Scan the entries for the word "none" and return every line that has it.

Change listing data
# # # # # # #

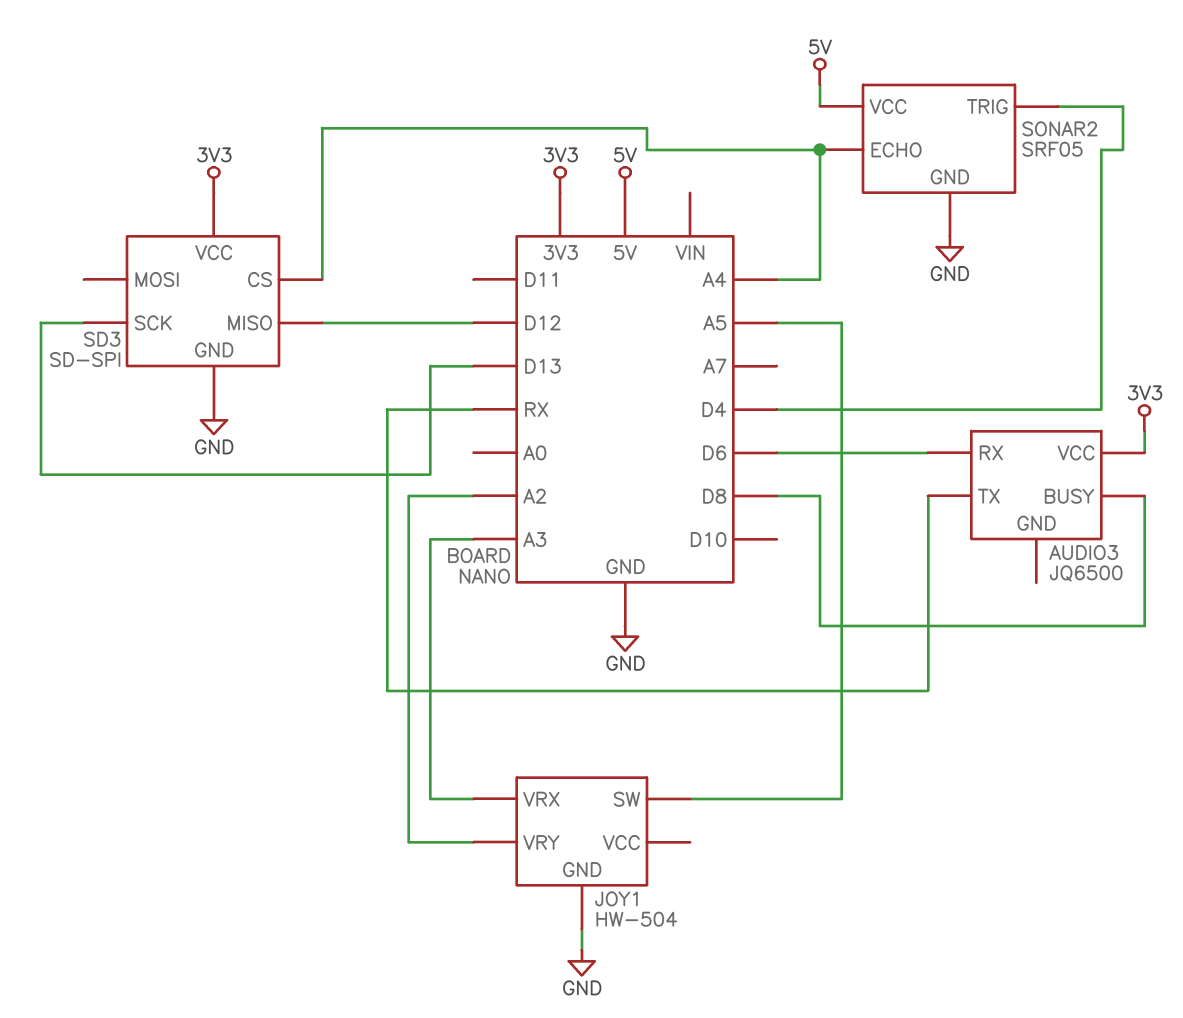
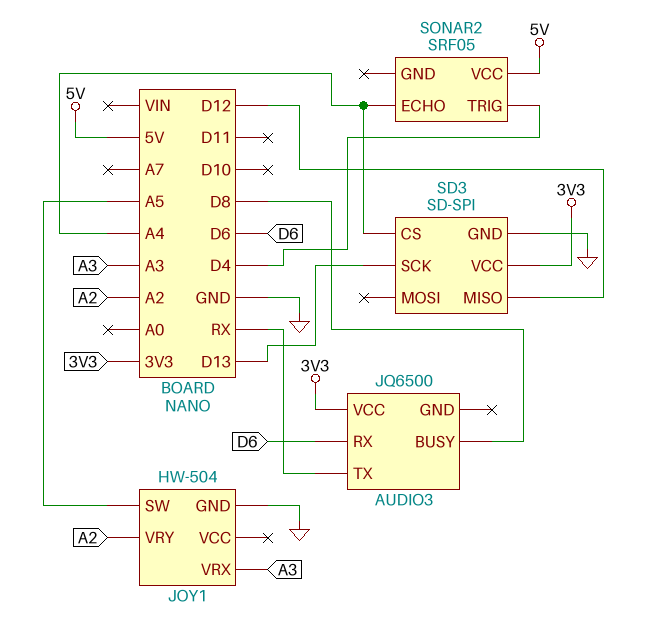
SONAR2 pin GND: GND -> none

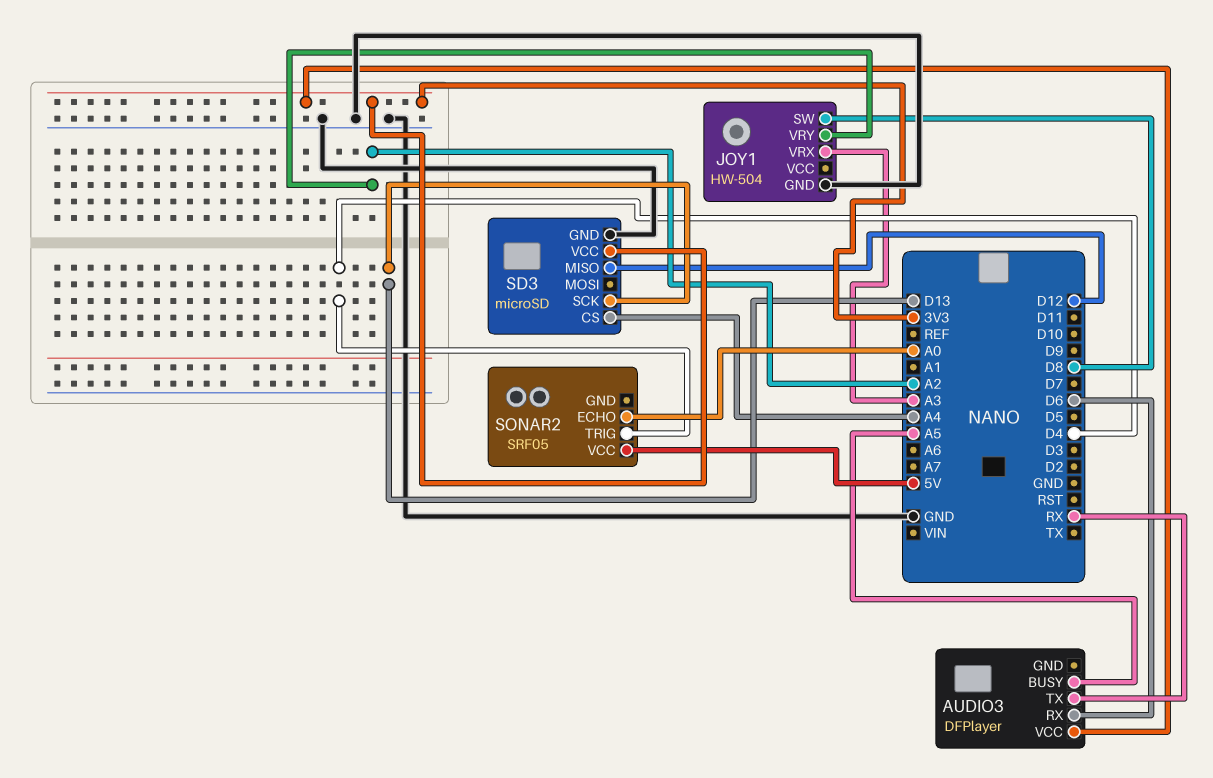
AUDIO3: JQ6500 -> DFPlayer
AUDIO3 pin BUSY: D8 -> A5
JOY1 pin SW: A5 -> D8
SD3: SD-SPI -> microSD
SONAR2 pin ECHO: A4 -> A0

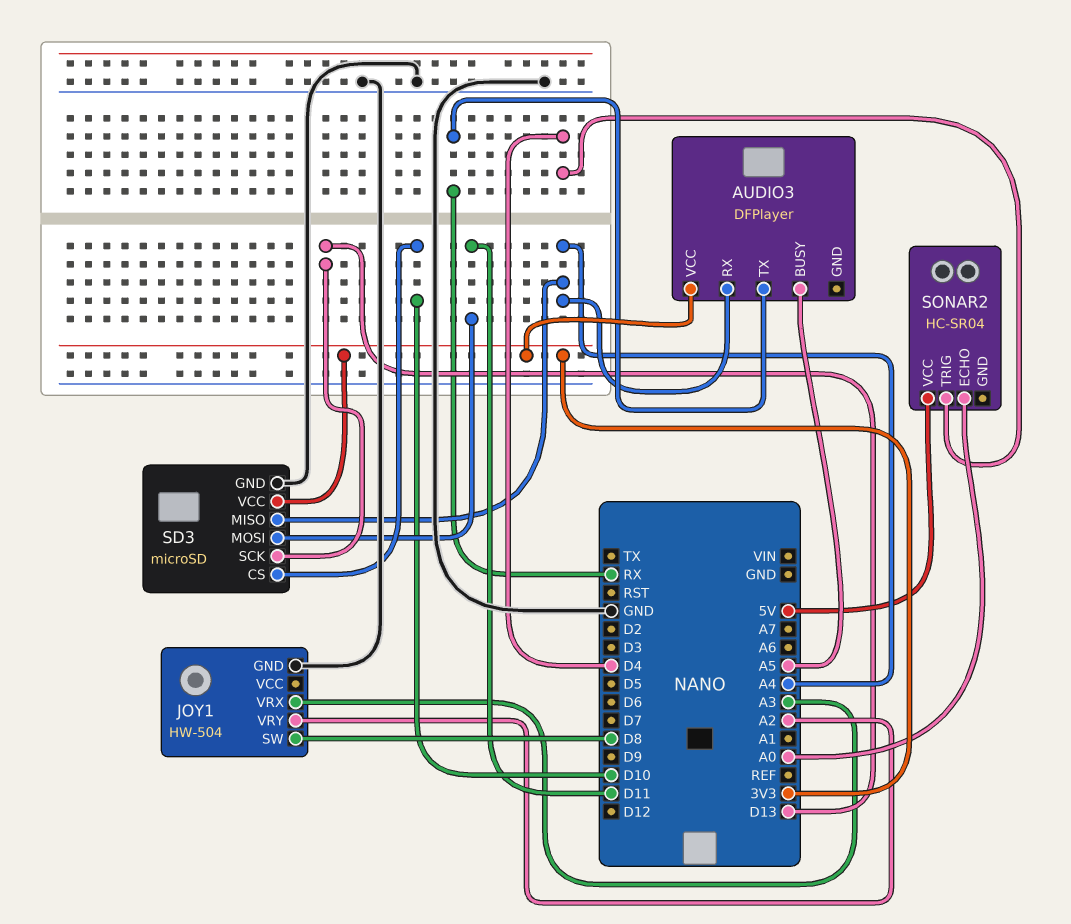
AUDIO3 pin RX: D6 -> A4
SD3 pin CS: A4 -> D10
SD3 pin MISO: D12 -> A4
SD3 pin MOSI: none -> D11
SONAR2: SRF05 -> HC-SR04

# # # # # # #

Exercise answer:
SONAR2 pin GND: GND -> none
SD3 pin MOSI: none -> D11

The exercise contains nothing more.